Work task: For the listing below, return the line containing "pink ball: 2 -> 0", the line containing "white padlock: 4 -> 2", and all lines in between, exactly as written and nothing else.

Recorded data:

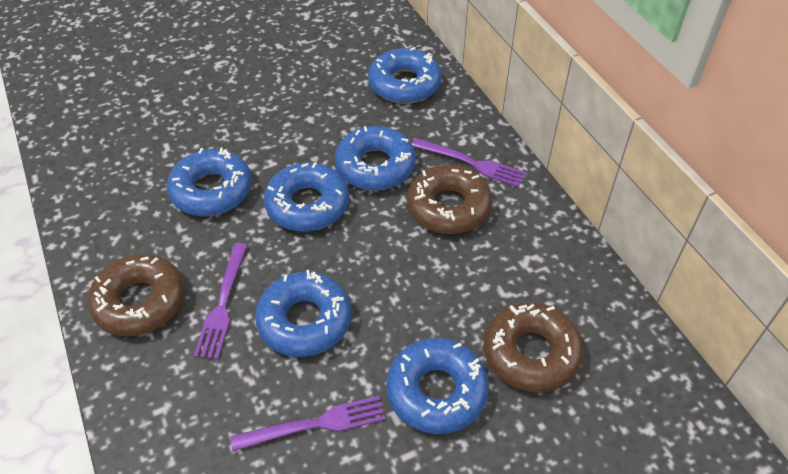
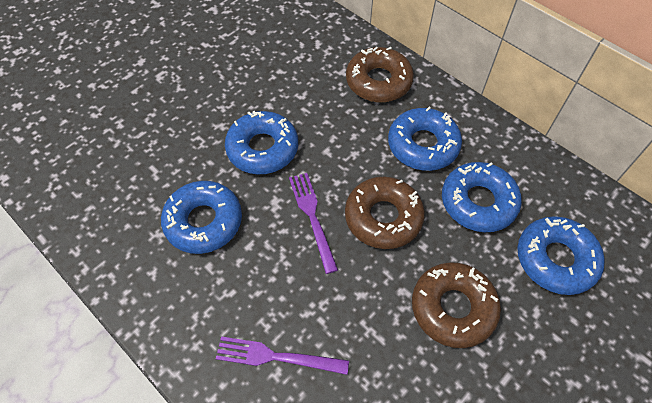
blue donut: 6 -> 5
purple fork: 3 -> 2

...

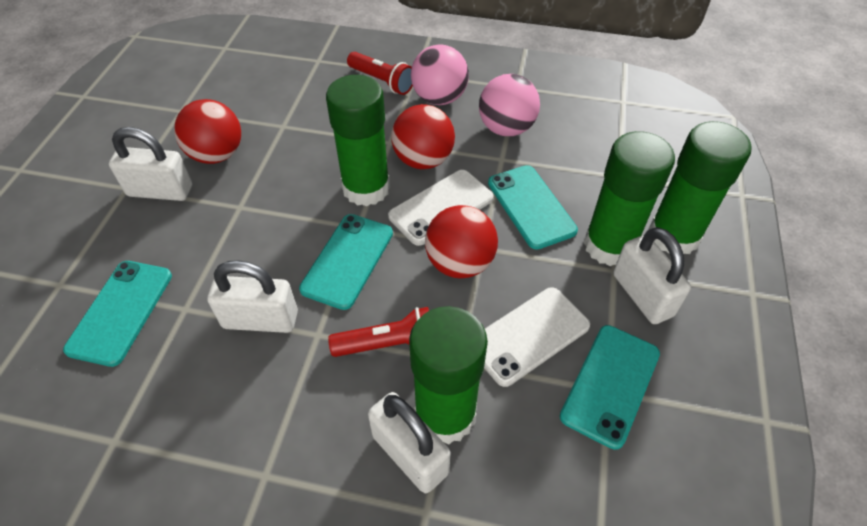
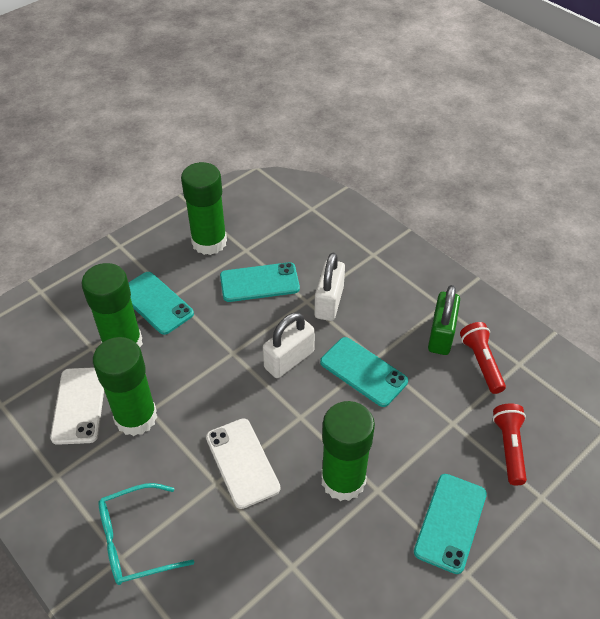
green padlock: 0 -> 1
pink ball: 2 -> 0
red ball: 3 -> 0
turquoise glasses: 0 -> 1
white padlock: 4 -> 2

Worked solution:
pink ball: 2 -> 0
red ball: 3 -> 0
turquoise glasses: 0 -> 1
white padlock: 4 -> 2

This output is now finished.